> TASK TO COMPLETE: Exclude the pictures, then restate exactly each line of the data below from the first through the line containing "gray hexagon: rotated 14 degrees clockwise".

> Source data:

=== Section Start ===

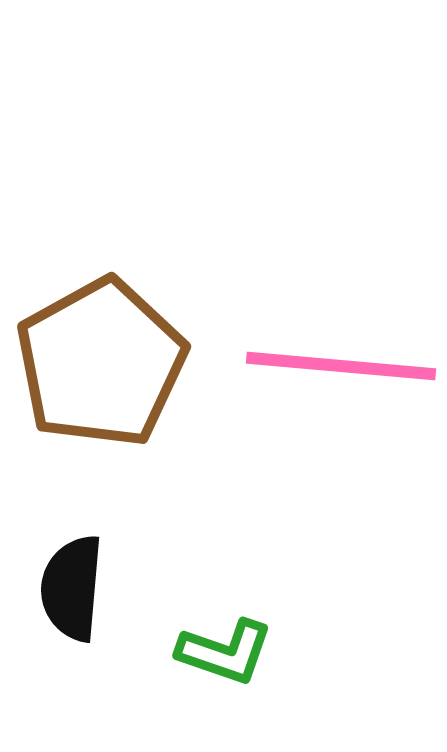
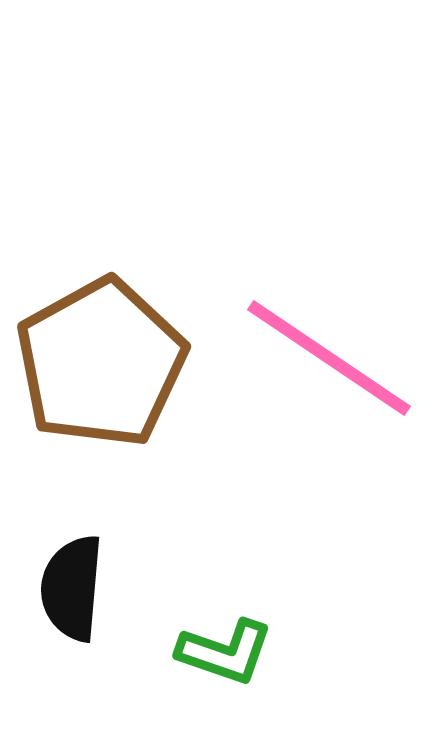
pink line: moved 12 px left, 8 px up; rotated 29 degrees clockwise
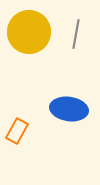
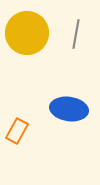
yellow circle: moved 2 px left, 1 px down
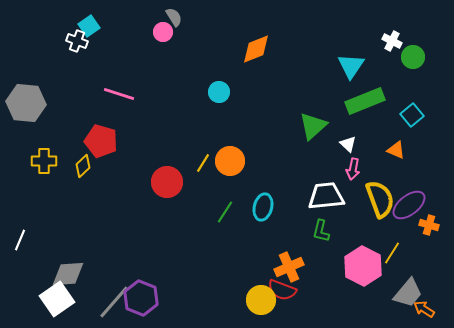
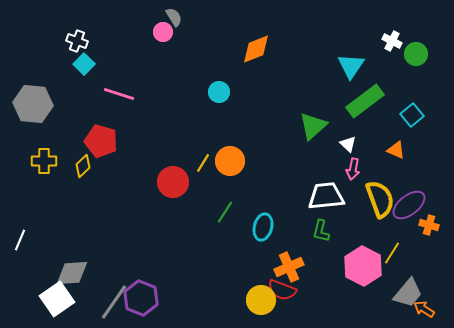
cyan square at (89, 26): moved 5 px left, 38 px down; rotated 10 degrees counterclockwise
green circle at (413, 57): moved 3 px right, 3 px up
green rectangle at (365, 101): rotated 15 degrees counterclockwise
gray hexagon at (26, 103): moved 7 px right, 1 px down
red circle at (167, 182): moved 6 px right
cyan ellipse at (263, 207): moved 20 px down
gray diamond at (68, 274): moved 4 px right, 1 px up
gray line at (114, 302): rotated 6 degrees counterclockwise
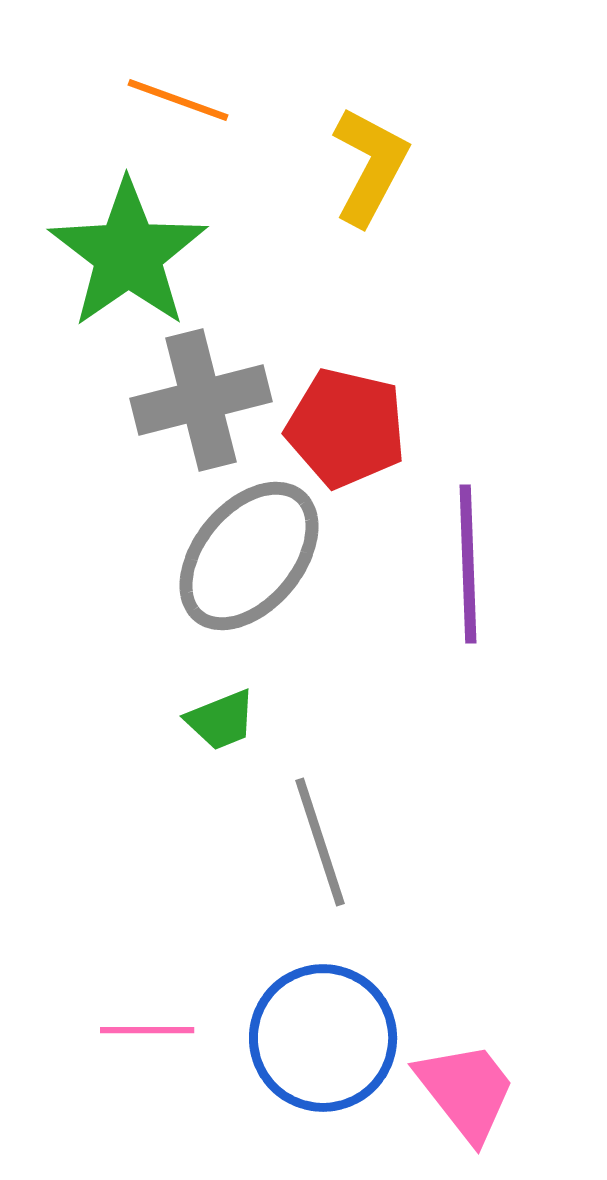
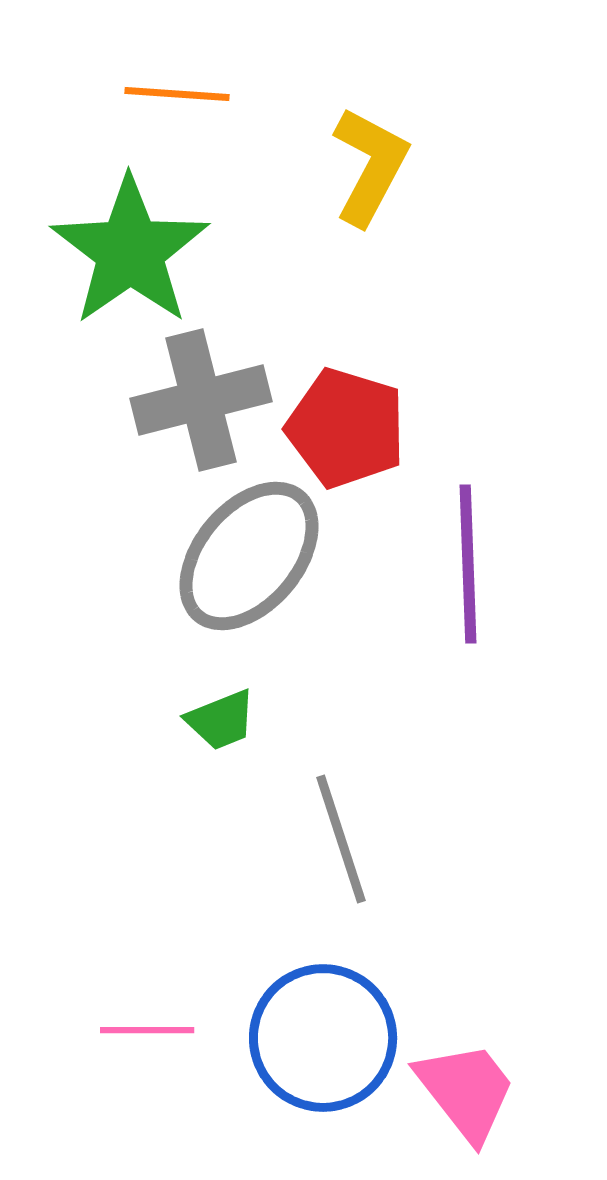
orange line: moved 1 px left, 6 px up; rotated 16 degrees counterclockwise
green star: moved 2 px right, 3 px up
red pentagon: rotated 4 degrees clockwise
gray line: moved 21 px right, 3 px up
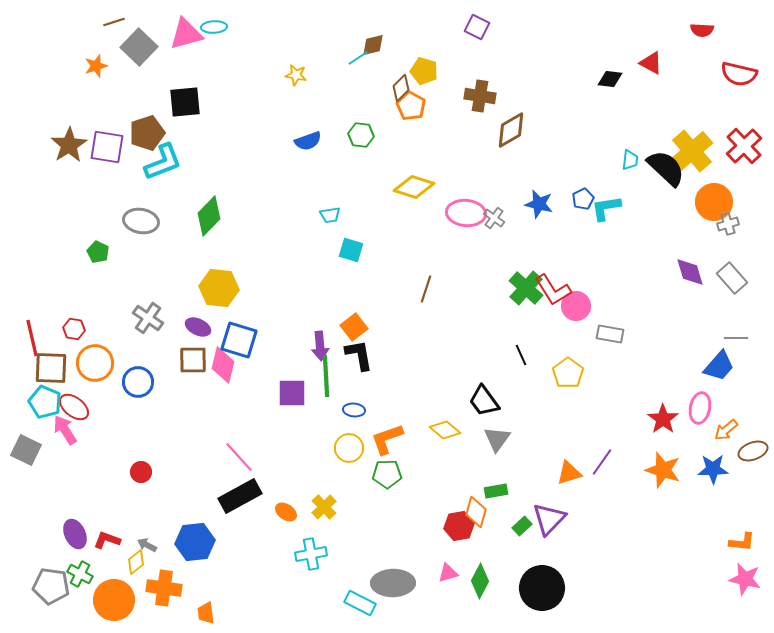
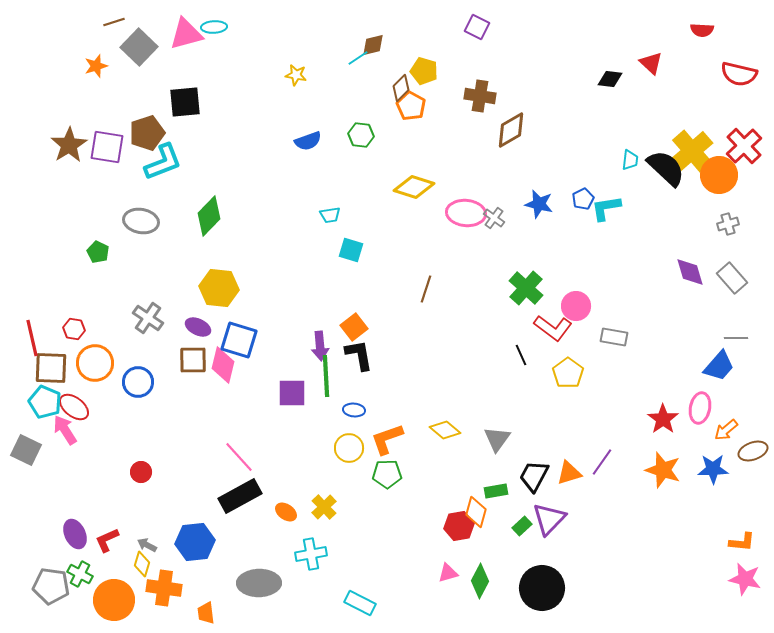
red triangle at (651, 63): rotated 15 degrees clockwise
orange circle at (714, 202): moved 5 px right, 27 px up
red L-shape at (553, 290): moved 38 px down; rotated 21 degrees counterclockwise
gray rectangle at (610, 334): moved 4 px right, 3 px down
black trapezoid at (484, 401): moved 50 px right, 75 px down; rotated 64 degrees clockwise
red L-shape at (107, 540): rotated 44 degrees counterclockwise
yellow diamond at (136, 562): moved 6 px right, 2 px down; rotated 35 degrees counterclockwise
gray ellipse at (393, 583): moved 134 px left
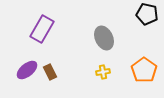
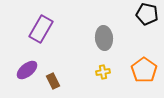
purple rectangle: moved 1 px left
gray ellipse: rotated 20 degrees clockwise
brown rectangle: moved 3 px right, 9 px down
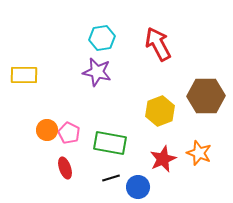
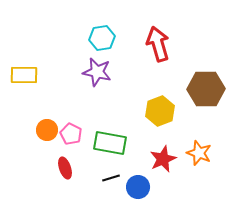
red arrow: rotated 12 degrees clockwise
brown hexagon: moved 7 px up
pink pentagon: moved 2 px right, 1 px down
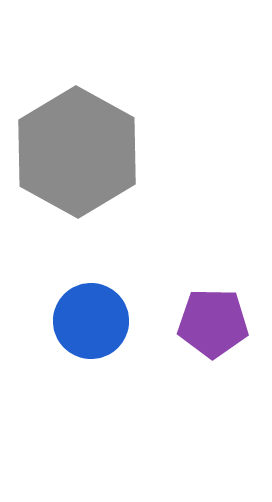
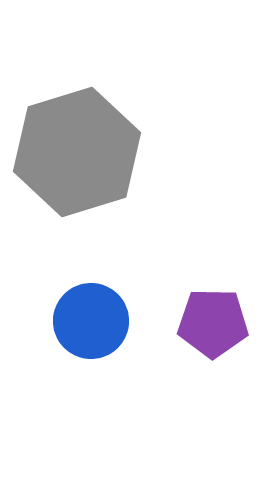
gray hexagon: rotated 14 degrees clockwise
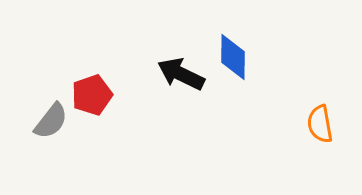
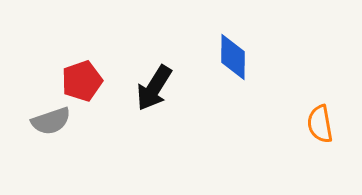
black arrow: moved 27 px left, 14 px down; rotated 84 degrees counterclockwise
red pentagon: moved 10 px left, 14 px up
gray semicircle: rotated 33 degrees clockwise
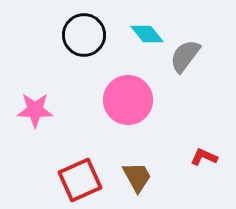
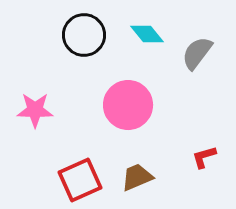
gray semicircle: moved 12 px right, 3 px up
pink circle: moved 5 px down
red L-shape: rotated 40 degrees counterclockwise
brown trapezoid: rotated 84 degrees counterclockwise
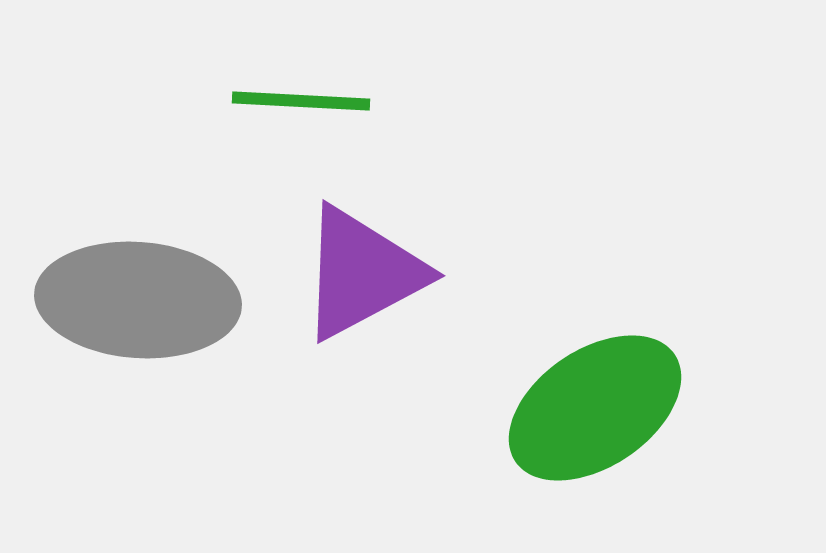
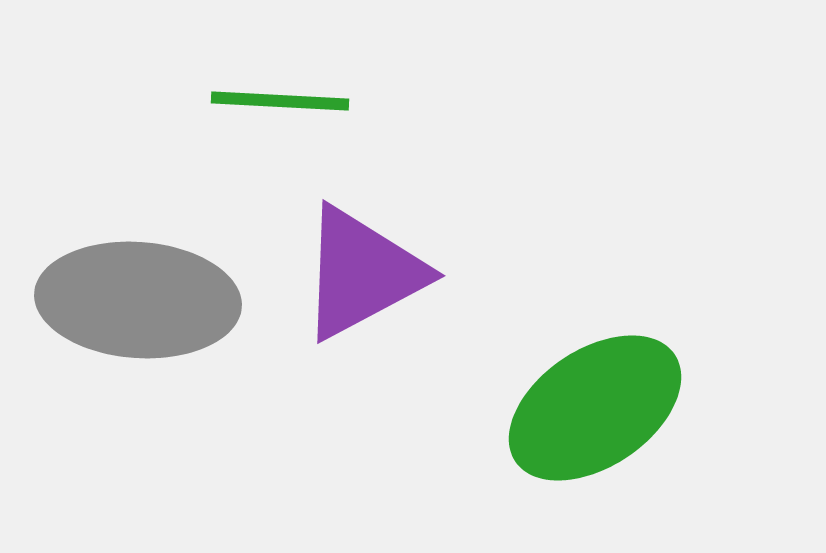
green line: moved 21 px left
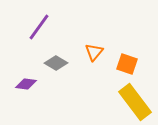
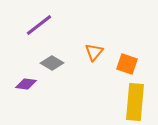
purple line: moved 2 px up; rotated 16 degrees clockwise
gray diamond: moved 4 px left
yellow rectangle: rotated 42 degrees clockwise
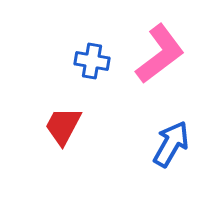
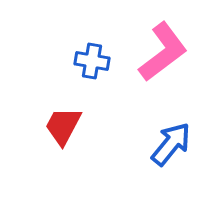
pink L-shape: moved 3 px right, 2 px up
blue arrow: rotated 9 degrees clockwise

=== Section End ===

> FINAL ANSWER:
pink line: moved 12 px left, 8 px up; rotated 29 degrees clockwise
yellow circle: moved 2 px left, 1 px down
cyan square at (89, 26): moved 5 px left, 38 px down; rotated 10 degrees counterclockwise
green circle at (413, 57): moved 3 px right, 3 px up
green rectangle at (365, 101): rotated 15 degrees counterclockwise
gray hexagon at (26, 103): moved 7 px right, 1 px down
red circle at (167, 182): moved 6 px right
cyan ellipse at (263, 207): moved 20 px down
gray diamond at (68, 274): moved 4 px right, 1 px up
gray line at (114, 302): rotated 6 degrees counterclockwise
orange line: moved 1 px left, 6 px up; rotated 16 degrees counterclockwise
green star: moved 2 px right, 3 px up
red pentagon: rotated 4 degrees clockwise
gray line: moved 21 px right, 3 px up
red triangle at (651, 63): rotated 15 degrees clockwise
orange circle at (714, 202): moved 5 px right, 27 px up
red L-shape at (553, 290): moved 38 px down; rotated 21 degrees counterclockwise
gray rectangle at (610, 334): moved 4 px right, 3 px down
black trapezoid at (484, 401): moved 50 px right, 75 px down; rotated 64 degrees clockwise
red L-shape at (107, 540): rotated 44 degrees counterclockwise
yellow diamond at (136, 562): moved 6 px right, 2 px down; rotated 35 degrees counterclockwise
gray ellipse at (393, 583): moved 134 px left
purple rectangle: moved 1 px left
gray ellipse: rotated 20 degrees clockwise
brown rectangle: moved 3 px right, 9 px down
red arrow: rotated 12 degrees clockwise
brown hexagon: moved 7 px up
pink pentagon: moved 2 px right, 1 px down
gray hexagon: rotated 14 degrees clockwise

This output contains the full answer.